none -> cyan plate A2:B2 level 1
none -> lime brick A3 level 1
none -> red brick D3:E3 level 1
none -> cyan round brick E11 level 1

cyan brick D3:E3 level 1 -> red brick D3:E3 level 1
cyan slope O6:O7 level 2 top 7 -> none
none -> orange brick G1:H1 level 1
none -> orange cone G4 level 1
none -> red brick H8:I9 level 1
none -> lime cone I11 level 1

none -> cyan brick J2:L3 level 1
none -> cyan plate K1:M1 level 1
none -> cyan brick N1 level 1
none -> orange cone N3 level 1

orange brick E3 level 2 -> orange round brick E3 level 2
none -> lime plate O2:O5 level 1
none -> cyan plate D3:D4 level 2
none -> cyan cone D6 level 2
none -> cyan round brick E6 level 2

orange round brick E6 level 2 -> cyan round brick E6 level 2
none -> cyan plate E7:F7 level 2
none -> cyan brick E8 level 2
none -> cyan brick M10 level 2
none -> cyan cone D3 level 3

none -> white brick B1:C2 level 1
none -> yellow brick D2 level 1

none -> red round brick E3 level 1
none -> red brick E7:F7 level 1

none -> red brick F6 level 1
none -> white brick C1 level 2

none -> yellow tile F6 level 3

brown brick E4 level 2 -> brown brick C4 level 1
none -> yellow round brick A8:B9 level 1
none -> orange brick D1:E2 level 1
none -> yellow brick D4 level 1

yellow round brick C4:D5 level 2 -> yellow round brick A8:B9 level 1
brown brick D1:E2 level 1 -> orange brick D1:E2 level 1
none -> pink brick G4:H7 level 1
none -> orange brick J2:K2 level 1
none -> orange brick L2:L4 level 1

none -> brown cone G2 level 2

....

* [WHAT YOU WILL DO]
Look above for every line with the word "orange" and copy it.

* [ANSWER SPACE]
none -> orange brick G1:H1 level 1
none -> orange cone G4 level 1
none -> orange cone N3 level 1
orange brick E3 level 2 -> orange round brick E3 level 2
orange round brick E6 level 2 -> cyan round brick E6 level 2
none -> orange brick D1:E2 level 1
brown brick D1:E2 level 1 -> orange brick D1:E2 level 1
none -> orange brick J2:K2 level 1
none -> orange brick L2:L4 level 1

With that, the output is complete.